_Source data_
----------------

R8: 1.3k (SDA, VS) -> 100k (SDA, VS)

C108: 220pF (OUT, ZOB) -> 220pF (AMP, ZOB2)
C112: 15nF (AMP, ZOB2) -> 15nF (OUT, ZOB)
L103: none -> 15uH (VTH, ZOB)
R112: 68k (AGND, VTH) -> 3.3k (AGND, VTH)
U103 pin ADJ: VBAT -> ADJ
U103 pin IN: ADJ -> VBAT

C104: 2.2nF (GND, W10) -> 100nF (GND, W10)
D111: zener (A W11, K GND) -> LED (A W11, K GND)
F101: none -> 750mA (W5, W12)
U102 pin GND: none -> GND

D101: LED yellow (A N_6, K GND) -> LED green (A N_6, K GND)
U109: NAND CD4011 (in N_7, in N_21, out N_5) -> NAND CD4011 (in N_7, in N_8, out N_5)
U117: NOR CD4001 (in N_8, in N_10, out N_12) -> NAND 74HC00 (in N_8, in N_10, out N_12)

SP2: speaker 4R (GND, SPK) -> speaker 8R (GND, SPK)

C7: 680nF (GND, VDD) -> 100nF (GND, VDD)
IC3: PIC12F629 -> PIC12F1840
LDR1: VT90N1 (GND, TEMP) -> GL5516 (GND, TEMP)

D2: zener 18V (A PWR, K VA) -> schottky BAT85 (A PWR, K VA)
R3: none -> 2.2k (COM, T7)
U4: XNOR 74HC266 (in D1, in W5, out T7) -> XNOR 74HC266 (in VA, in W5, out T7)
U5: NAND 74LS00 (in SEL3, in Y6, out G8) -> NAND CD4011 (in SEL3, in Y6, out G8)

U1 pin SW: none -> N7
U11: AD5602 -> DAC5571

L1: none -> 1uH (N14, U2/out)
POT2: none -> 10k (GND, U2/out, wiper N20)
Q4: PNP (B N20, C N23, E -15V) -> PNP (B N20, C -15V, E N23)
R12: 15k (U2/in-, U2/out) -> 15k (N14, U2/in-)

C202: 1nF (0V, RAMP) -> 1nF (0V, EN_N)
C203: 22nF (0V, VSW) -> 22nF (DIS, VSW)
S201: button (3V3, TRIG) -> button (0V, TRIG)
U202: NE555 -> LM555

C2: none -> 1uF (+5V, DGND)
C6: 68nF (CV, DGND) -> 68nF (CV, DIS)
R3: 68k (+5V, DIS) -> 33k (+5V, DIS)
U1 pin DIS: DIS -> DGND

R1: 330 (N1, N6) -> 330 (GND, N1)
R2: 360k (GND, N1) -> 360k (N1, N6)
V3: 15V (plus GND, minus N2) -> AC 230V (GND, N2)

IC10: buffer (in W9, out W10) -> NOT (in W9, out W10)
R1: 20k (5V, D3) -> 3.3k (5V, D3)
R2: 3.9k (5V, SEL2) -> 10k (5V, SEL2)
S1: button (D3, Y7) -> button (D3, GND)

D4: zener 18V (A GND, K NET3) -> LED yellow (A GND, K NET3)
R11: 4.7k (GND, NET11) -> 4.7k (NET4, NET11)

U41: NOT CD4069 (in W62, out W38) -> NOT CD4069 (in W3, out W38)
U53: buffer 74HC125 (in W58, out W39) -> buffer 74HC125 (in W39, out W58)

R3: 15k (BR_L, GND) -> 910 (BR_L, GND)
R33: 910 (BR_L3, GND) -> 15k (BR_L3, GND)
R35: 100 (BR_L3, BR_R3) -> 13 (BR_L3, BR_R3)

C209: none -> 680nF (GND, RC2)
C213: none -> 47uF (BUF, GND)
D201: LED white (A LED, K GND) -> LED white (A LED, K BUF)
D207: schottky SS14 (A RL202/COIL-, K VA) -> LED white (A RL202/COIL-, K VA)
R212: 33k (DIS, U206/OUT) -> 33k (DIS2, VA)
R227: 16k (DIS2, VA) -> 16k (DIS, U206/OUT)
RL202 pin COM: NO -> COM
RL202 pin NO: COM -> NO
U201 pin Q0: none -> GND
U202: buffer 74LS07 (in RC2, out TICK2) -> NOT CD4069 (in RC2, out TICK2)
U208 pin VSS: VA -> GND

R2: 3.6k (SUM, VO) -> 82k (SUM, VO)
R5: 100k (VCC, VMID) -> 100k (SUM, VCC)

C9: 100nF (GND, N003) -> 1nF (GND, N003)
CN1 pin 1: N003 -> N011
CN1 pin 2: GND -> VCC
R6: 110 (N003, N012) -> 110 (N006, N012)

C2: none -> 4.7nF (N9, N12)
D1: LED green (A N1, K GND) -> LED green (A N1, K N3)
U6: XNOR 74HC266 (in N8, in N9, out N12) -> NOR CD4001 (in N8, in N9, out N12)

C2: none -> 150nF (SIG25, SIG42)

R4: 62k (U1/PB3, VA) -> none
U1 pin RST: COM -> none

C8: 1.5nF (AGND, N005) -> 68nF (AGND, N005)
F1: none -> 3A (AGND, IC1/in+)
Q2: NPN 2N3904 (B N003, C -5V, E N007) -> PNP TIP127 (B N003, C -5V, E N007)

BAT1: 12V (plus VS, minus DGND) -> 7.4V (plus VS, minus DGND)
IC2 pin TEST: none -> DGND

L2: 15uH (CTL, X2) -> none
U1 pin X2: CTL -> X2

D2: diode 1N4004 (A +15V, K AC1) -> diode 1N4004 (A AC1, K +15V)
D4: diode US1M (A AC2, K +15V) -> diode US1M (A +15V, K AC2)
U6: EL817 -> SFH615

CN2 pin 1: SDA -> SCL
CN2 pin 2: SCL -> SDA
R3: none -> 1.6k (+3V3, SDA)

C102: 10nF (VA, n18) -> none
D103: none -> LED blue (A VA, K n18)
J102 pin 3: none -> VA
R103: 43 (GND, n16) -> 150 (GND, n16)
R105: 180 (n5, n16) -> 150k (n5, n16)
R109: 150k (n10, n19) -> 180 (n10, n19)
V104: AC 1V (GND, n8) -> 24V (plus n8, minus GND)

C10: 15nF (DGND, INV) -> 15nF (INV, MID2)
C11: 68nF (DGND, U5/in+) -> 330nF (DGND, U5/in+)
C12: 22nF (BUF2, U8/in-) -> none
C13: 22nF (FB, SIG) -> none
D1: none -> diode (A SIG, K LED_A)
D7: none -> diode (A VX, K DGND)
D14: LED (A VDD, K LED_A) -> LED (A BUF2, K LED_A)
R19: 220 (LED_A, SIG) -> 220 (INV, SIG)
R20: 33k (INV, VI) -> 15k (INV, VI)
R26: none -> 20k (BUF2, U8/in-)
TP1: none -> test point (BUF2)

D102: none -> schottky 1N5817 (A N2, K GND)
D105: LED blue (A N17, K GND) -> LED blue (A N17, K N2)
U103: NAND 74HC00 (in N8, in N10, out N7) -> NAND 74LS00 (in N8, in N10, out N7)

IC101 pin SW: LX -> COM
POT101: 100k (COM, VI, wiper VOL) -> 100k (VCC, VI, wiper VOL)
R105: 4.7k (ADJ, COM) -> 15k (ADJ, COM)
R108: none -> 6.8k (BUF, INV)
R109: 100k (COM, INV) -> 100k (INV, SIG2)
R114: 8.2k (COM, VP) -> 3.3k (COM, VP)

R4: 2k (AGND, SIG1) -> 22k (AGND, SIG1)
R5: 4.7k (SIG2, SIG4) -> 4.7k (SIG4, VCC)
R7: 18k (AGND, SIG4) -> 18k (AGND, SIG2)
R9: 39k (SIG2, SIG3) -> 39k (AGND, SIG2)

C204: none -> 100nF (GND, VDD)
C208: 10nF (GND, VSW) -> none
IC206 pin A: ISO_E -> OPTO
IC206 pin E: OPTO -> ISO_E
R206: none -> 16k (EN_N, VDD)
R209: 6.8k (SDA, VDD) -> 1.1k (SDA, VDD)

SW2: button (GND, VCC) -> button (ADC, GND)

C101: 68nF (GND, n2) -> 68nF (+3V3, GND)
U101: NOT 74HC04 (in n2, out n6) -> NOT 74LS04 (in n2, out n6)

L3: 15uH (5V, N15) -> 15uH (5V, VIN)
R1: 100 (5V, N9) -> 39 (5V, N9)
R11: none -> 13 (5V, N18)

----------------

_Try it_
Go back to the listing above. Copy word for word the lines from the one with "R2: 360k (GND, N1) -> 360k (N1, N6)" through the one with "C209: none -> 680nF (GND, RC2)", and nothing more.

_Exercise output_
R2: 360k (GND, N1) -> 360k (N1, N6)
V3: 15V (plus GND, minus N2) -> AC 230V (GND, N2)

IC10: buffer (in W9, out W10) -> NOT (in W9, out W10)
R1: 20k (5V, D3) -> 3.3k (5V, D3)
R2: 3.9k (5V, SEL2) -> 10k (5V, SEL2)
S1: button (D3, Y7) -> button (D3, GND)

D4: zener 18V (A GND, K NET3) -> LED yellow (A GND, K NET3)
R11: 4.7k (GND, NET11) -> 4.7k (NET4, NET11)

U41: NOT CD4069 (in W62, out W38) -> NOT CD4069 (in W3, out W38)
U53: buffer 74HC125 (in W58, out W39) -> buffer 74HC125 (in W39, out W58)

R3: 15k (BR_L, GND) -> 910 (BR_L, GND)
R33: 910 (BR_L3, GND) -> 15k (BR_L3, GND)
R35: 100 (BR_L3, BR_R3) -> 13 (BR_L3, BR_R3)

C209: none -> 680nF (GND, RC2)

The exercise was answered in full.